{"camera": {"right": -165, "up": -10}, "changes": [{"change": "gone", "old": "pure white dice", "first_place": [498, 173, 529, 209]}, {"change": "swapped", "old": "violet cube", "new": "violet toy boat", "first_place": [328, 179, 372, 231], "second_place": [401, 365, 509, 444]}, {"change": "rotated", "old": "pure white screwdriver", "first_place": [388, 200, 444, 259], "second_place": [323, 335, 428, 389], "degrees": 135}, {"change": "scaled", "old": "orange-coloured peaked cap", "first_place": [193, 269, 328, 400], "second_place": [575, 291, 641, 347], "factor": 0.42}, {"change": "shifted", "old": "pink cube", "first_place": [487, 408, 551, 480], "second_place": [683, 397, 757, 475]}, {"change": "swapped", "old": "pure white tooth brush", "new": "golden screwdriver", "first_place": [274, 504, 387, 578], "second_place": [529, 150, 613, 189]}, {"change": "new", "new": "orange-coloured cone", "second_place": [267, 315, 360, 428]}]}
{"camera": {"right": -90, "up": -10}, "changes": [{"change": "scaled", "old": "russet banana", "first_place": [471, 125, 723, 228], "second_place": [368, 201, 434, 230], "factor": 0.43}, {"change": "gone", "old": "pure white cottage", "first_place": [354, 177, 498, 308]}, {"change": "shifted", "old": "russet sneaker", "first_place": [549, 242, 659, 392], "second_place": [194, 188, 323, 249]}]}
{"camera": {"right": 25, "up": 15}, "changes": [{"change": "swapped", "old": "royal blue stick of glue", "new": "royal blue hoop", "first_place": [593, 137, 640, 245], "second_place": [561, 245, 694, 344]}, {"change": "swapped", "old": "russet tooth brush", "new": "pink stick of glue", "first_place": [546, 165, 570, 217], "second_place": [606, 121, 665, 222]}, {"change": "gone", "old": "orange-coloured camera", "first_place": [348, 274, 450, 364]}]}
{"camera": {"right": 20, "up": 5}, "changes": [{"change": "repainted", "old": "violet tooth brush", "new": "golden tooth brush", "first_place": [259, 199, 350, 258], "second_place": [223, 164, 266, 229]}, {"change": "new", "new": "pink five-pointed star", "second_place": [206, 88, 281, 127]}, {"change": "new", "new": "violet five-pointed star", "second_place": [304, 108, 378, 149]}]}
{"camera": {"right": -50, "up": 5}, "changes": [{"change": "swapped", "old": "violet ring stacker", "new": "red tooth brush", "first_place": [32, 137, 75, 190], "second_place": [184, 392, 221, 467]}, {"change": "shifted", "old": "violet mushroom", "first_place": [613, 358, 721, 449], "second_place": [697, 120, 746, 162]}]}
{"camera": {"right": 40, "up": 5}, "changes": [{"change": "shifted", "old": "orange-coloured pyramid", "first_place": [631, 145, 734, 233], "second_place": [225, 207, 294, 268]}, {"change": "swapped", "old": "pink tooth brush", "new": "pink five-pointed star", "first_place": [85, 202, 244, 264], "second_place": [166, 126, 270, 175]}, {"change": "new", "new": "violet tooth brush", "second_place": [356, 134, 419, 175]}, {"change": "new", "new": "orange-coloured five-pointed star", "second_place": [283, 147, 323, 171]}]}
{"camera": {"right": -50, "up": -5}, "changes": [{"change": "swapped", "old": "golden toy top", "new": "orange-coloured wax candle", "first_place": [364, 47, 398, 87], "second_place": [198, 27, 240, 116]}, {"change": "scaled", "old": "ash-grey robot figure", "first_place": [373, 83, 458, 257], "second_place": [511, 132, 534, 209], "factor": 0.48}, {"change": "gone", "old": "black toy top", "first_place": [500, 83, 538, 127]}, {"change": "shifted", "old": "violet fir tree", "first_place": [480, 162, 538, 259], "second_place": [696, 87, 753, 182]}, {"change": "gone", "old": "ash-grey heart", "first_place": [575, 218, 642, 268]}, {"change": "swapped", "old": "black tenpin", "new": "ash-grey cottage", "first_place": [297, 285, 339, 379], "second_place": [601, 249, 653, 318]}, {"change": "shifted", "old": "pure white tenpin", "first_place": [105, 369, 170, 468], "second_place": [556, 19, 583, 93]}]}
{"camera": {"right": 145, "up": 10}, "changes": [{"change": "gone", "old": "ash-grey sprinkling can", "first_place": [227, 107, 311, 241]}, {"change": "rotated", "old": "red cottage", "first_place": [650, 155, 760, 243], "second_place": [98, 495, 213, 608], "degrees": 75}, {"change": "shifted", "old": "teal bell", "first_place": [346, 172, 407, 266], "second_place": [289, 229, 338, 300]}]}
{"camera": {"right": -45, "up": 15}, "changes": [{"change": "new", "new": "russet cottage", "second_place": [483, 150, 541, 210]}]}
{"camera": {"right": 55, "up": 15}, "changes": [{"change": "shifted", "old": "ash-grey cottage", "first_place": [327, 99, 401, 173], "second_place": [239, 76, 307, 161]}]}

Work to be completed:
Each record must be printed again, word for word, with nothing dropped.

Answer area:
{"camera": {"right": -165, "up": -10}, "changes": [{"change": "gone", "old": "pure white dice", "first_place": [498, 173, 529, 209]}, {"change": "swapped", "old": "violet cube", "new": "violet toy boat", "first_place": [328, 179, 372, 231], "second_place": [401, 365, 509, 444]}, {"change": "rotated", "old": "pure white screwdriver", "first_place": [388, 200, 444, 259], "second_place": [323, 335, 428, 389], "degrees": 135}, {"change": "scaled", "old": "orange-coloured peaked cap", "first_place": [193, 269, 328, 400], "second_place": [575, 291, 641, 347], "factor": 0.42}, {"change": "shifted", "old": "pink cube", "first_place": [487, 408, 551, 480], "second_place": [683, 397, 757, 475]}, {"change": "swapped", "old": "pure white tooth brush", "new": "golden screwdriver", "first_place": [274, 504, 387, 578], "second_place": [529, 150, 613, 189]}, {"change": "new", "new": "orange-coloured cone", "second_place": [267, 315, 360, 428]}]}
{"camera": {"right": -90, "up": -10}, "changes": [{"change": "scaled", "old": "russet banana", "first_place": [471, 125, 723, 228], "second_place": [368, 201, 434, 230], "factor": 0.43}, {"change": "gone", "old": "pure white cottage", "first_place": [354, 177, 498, 308]}, {"change": "shifted", "old": "russet sneaker", "first_place": [549, 242, 659, 392], "second_place": [194, 188, 323, 249]}]}
{"camera": {"right": 25, "up": 15}, "changes": [{"change": "swapped", "old": "royal blue stick of glue", "new": "royal blue hoop", "first_place": [593, 137, 640, 245], "second_place": [561, 245, 694, 344]}, {"change": "swapped", "old": "russet tooth brush", "new": "pink stick of glue", "first_place": [546, 165, 570, 217], "second_place": [606, 121, 665, 222]}, {"change": "gone", "old": "orange-coloured camera", "first_place": [348, 274, 450, 364]}]}
{"camera": {"right": 20, "up": 5}, "changes": [{"change": "repainted", "old": "violet tooth brush", "new": "golden tooth brush", "first_place": [259, 199, 350, 258], "second_place": [223, 164, 266, 229]}, {"change": "new", "new": "pink five-pointed star", "second_place": [206, 88, 281, 127]}, {"change": "new", "new": "violet five-pointed star", "second_place": [304, 108, 378, 149]}]}
{"camera": {"right": -50, "up": 5}, "changes": [{"change": "swapped", "old": "violet ring stacker", "new": "red tooth brush", "first_place": [32, 137, 75, 190], "second_place": [184, 392, 221, 467]}, {"change": "shifted", "old": "violet mushroom", "first_place": [613, 358, 721, 449], "second_place": [697, 120, 746, 162]}]}
{"camera": {"right": 40, "up": 5}, "changes": [{"change": "shifted", "old": "orange-coloured pyramid", "first_place": [631, 145, 734, 233], "second_place": [225, 207, 294, 268]}, {"change": "swapped", "old": "pink tooth brush", "new": "pink five-pointed star", "first_place": [85, 202, 244, 264], "second_place": [166, 126, 270, 175]}, {"change": "new", "new": "violet tooth brush", "second_place": [356, 134, 419, 175]}, {"change": "new", "new": "orange-coloured five-pointed star", "second_place": [283, 147, 323, 171]}]}
{"camera": {"right": -50, "up": -5}, "changes": [{"change": "swapped", "old": "golden toy top", "new": "orange-coloured wax candle", "first_place": [364, 47, 398, 87], "second_place": [198, 27, 240, 116]}, {"change": "scaled", "old": "ash-grey robot figure", "first_place": [373, 83, 458, 257], "second_place": [511, 132, 534, 209], "factor": 0.48}, {"change": "gone", "old": "black toy top", "first_place": [500, 83, 538, 127]}, {"change": "shifted", "old": "violet fir tree", "first_place": [480, 162, 538, 259], "second_place": [696, 87, 753, 182]}, {"change": "gone", "old": "ash-grey heart", "first_place": [575, 218, 642, 268]}, {"change": "swapped", "old": "black tenpin", "new": "ash-grey cottage", "first_place": [297, 285, 339, 379], "second_place": [601, 249, 653, 318]}, {"change": "shifted", "old": "pure white tenpin", "first_place": [105, 369, 170, 468], "second_place": [556, 19, 583, 93]}]}
{"camera": {"right": 145, "up": 10}, "changes": [{"change": "gone", "old": "ash-grey sprinkling can", "first_place": [227, 107, 311, 241]}, {"change": "rotated", "old": "red cottage", "first_place": [650, 155, 760, 243], "second_place": [98, 495, 213, 608], "degrees": 75}, {"change": "shifted", "old": "teal bell", "first_place": [346, 172, 407, 266], "second_place": [289, 229, 338, 300]}]}
{"camera": {"right": -45, "up": 15}, "changes": [{"change": "new", "new": "russet cottage", "second_place": [483, 150, 541, 210]}]}
{"camera": {"right": 55, "up": 15}, "changes": [{"change": "shifted", "old": "ash-grey cottage", "first_place": [327, 99, 401, 173], "second_place": [239, 76, 307, 161]}]}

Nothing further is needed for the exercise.